Start EXERCISE MATERIAL

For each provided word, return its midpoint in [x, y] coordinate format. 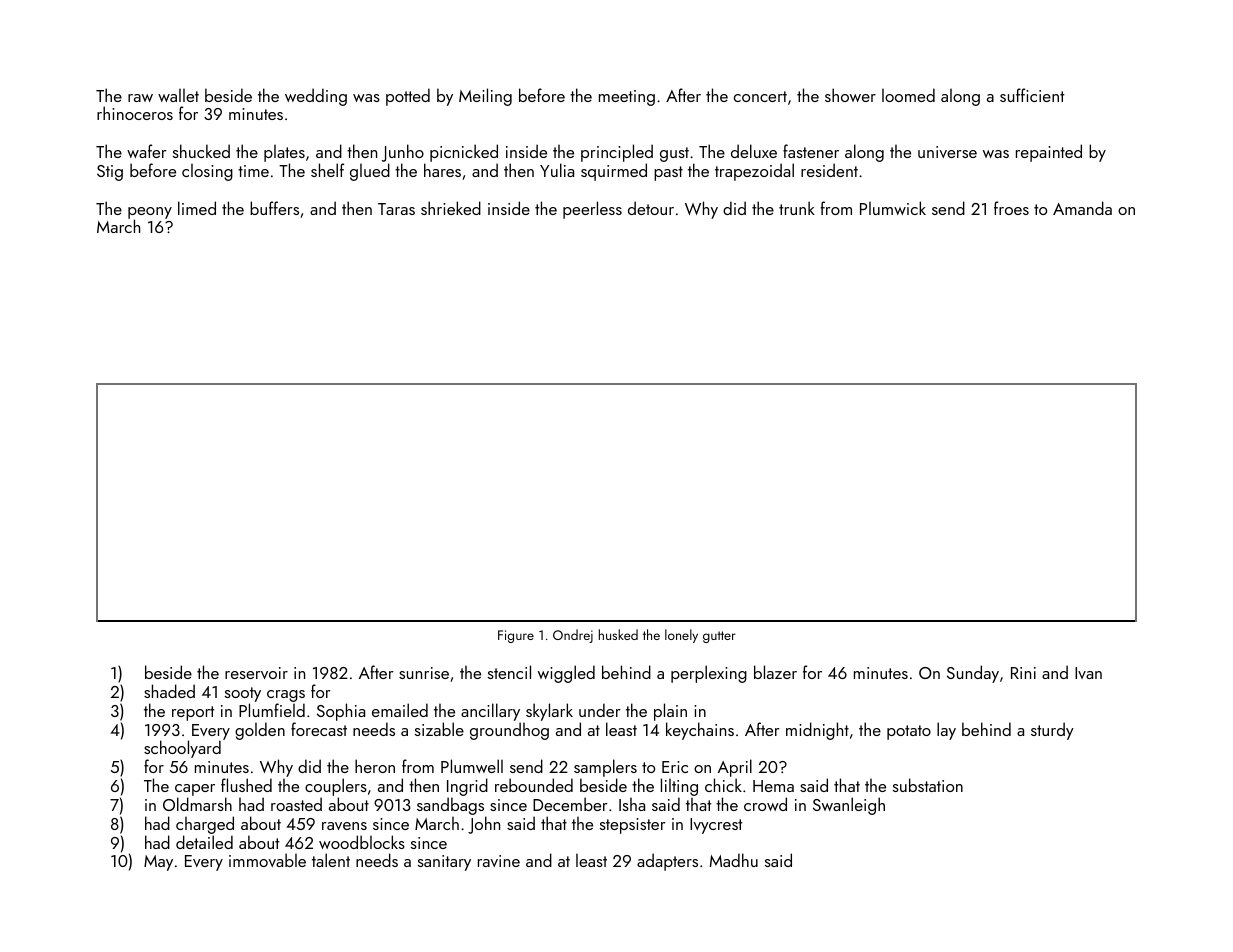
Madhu [733, 860]
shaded [169, 691]
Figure [516, 636]
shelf [327, 170]
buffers [274, 208]
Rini [1023, 673]
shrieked [451, 208]
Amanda [1082, 208]
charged [205, 825]
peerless [592, 210]
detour [651, 208]
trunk [797, 208]
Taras [396, 209]
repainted [1049, 153]
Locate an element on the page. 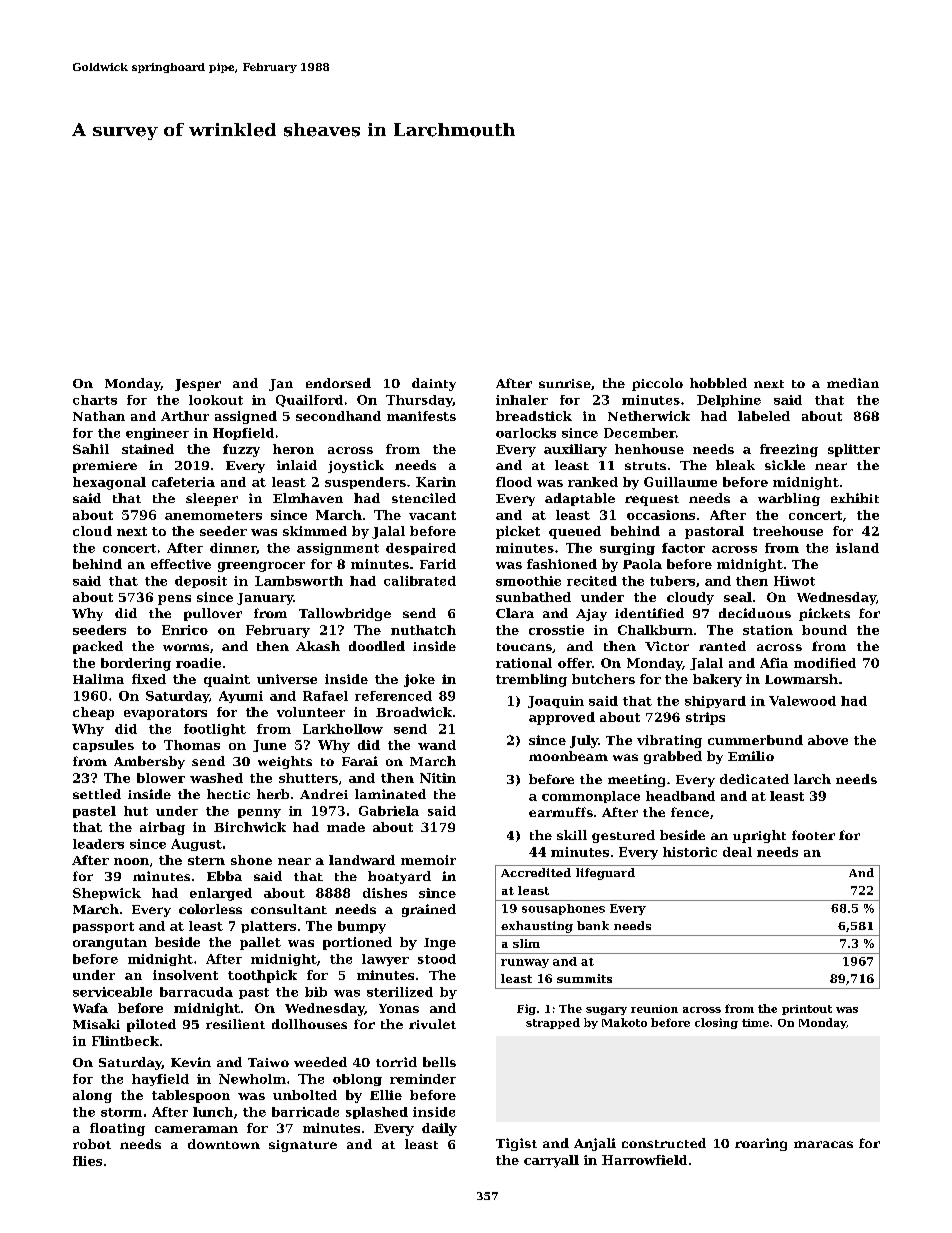 The width and height of the image is (952, 1233). maracas is located at coordinates (823, 1144).
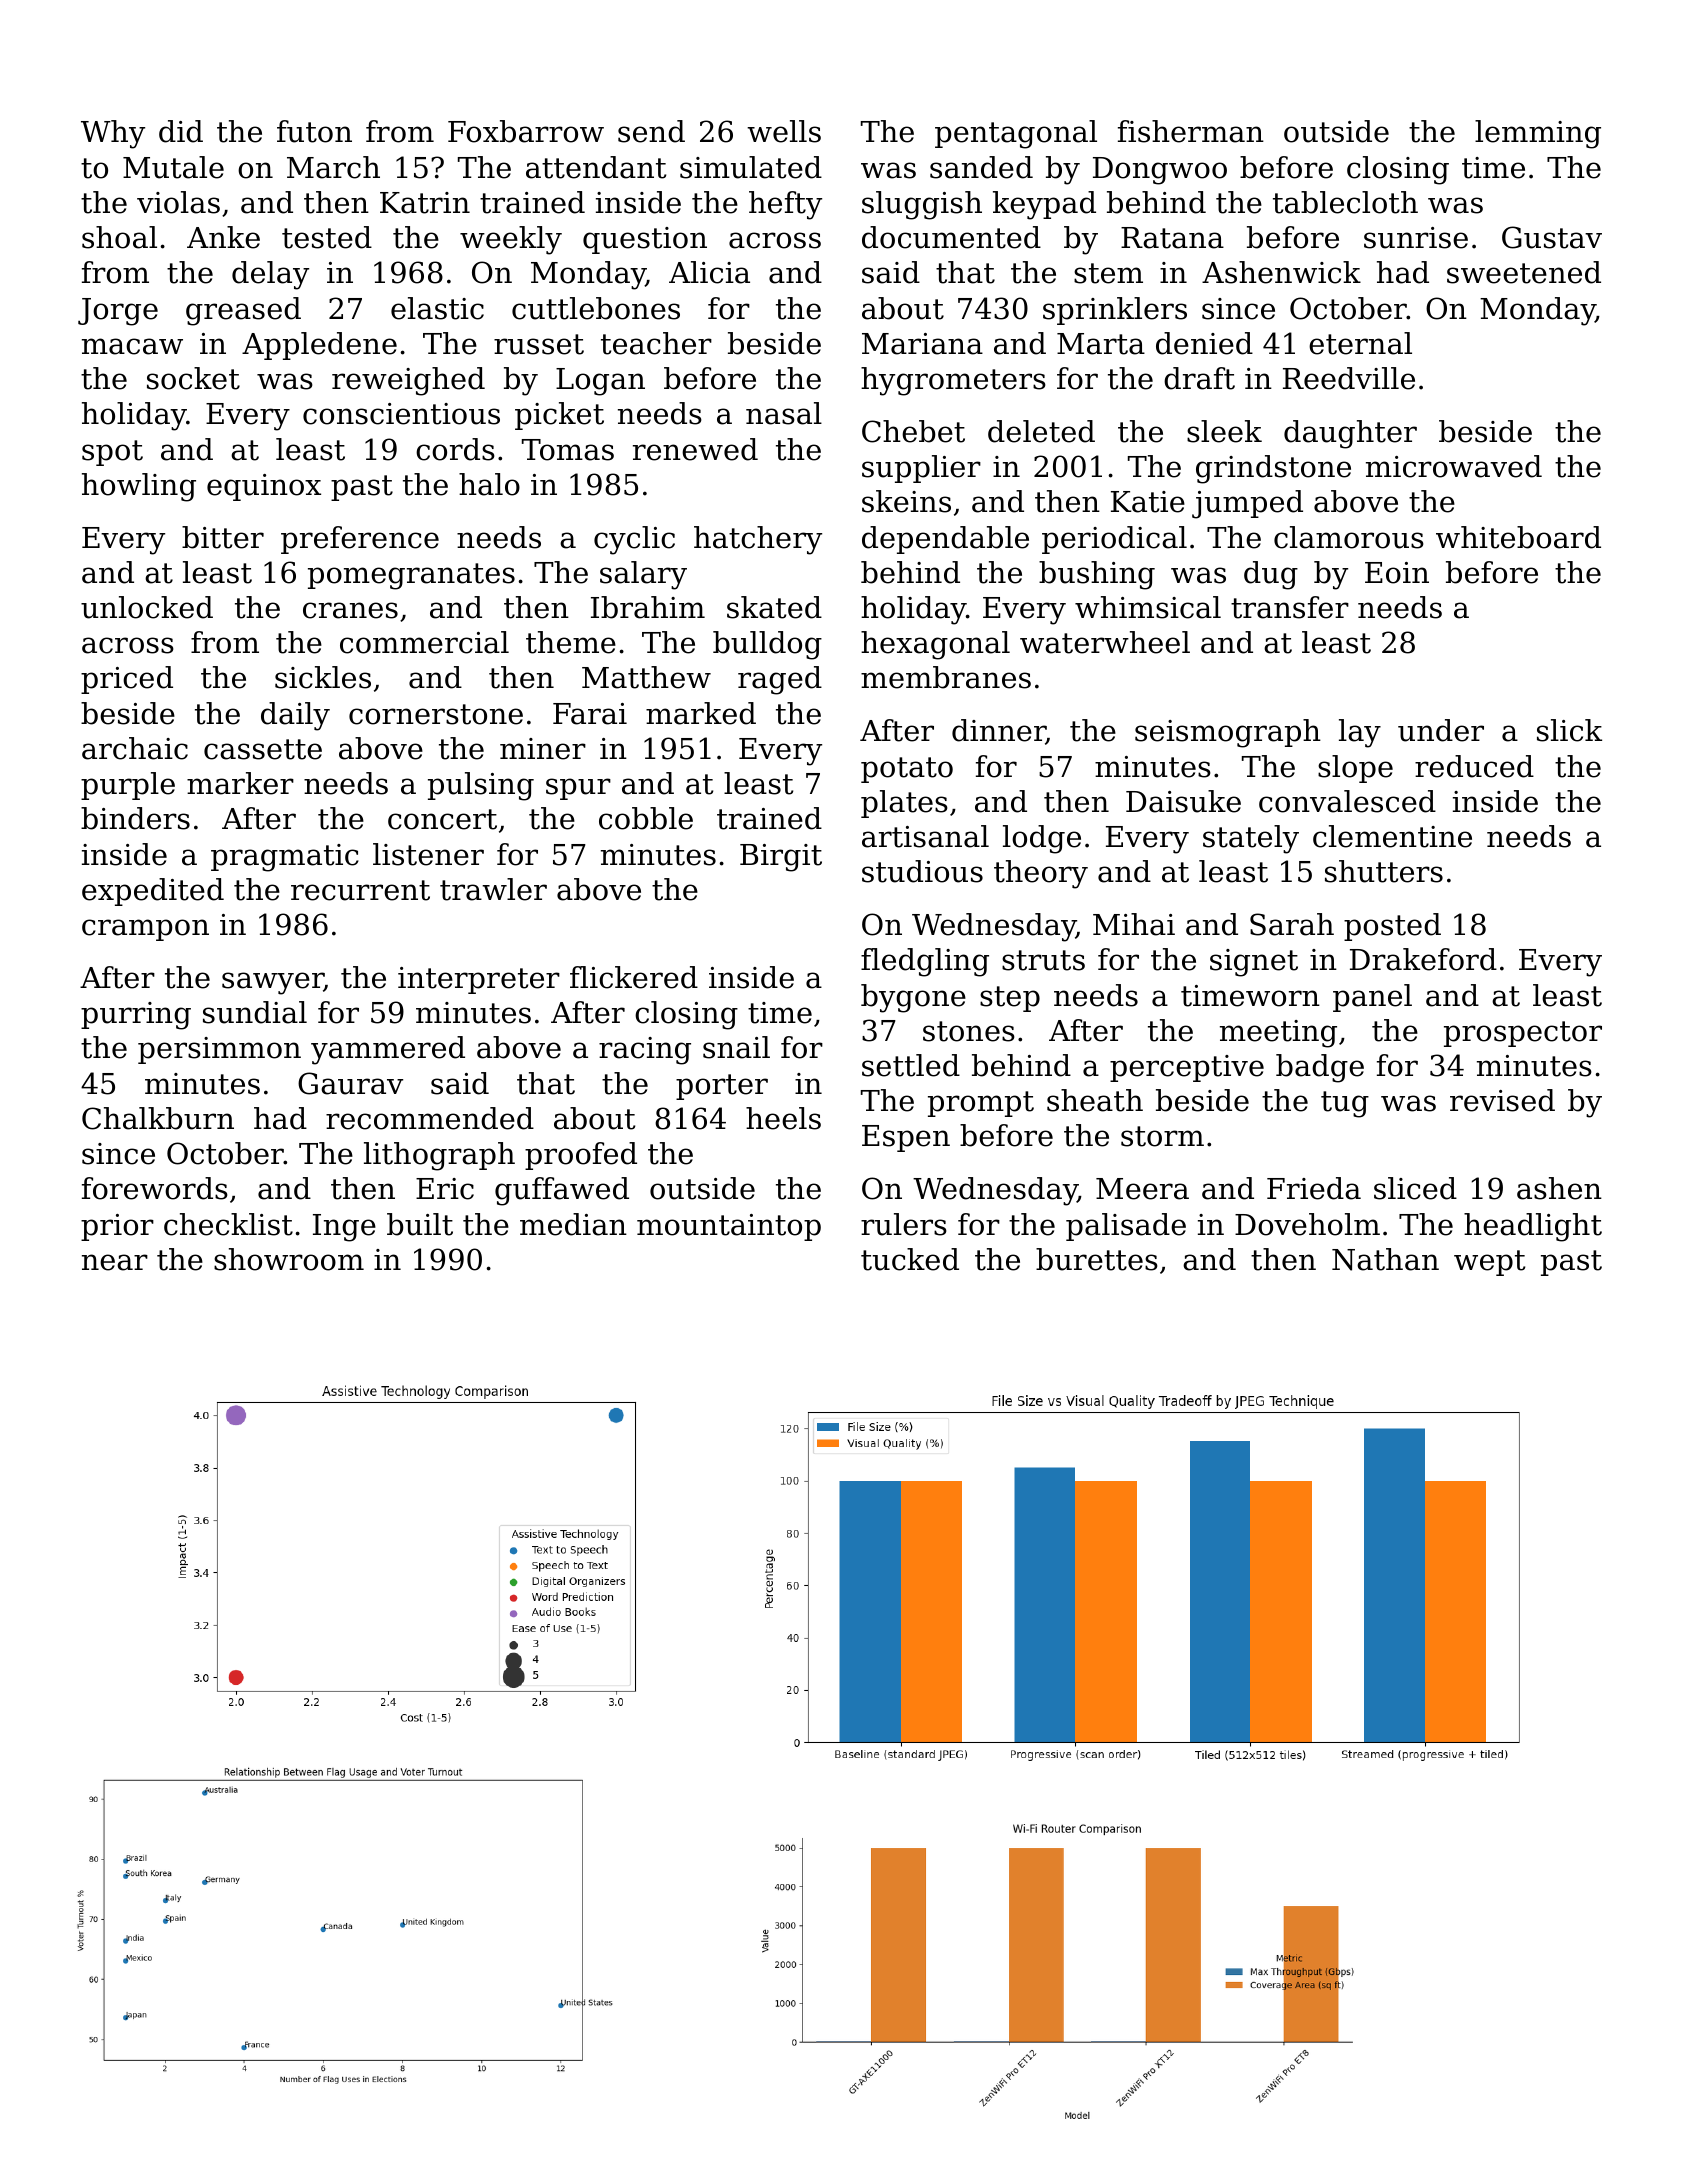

End EXERCISE MATERIAL

Reproduce the rows from the first line through the line with "repainted [1049, 153]", substituting "ledge" for "shelf" and leaving everything else unchanged. Omit the pictures.

For each provided word, return its midpoint in [x, y] coordinate format. 
Madhu [733, 860]
shaded [169, 691]
Figure [516, 636]
ledge [327, 170]
buffers [274, 208]
Rini [1023, 673]
shrieked [451, 208]
Amanda [1082, 208]
charged [205, 825]
peerless [592, 210]
detour [651, 208]
trunk [797, 208]
Taras [396, 209]
repainted [1049, 153]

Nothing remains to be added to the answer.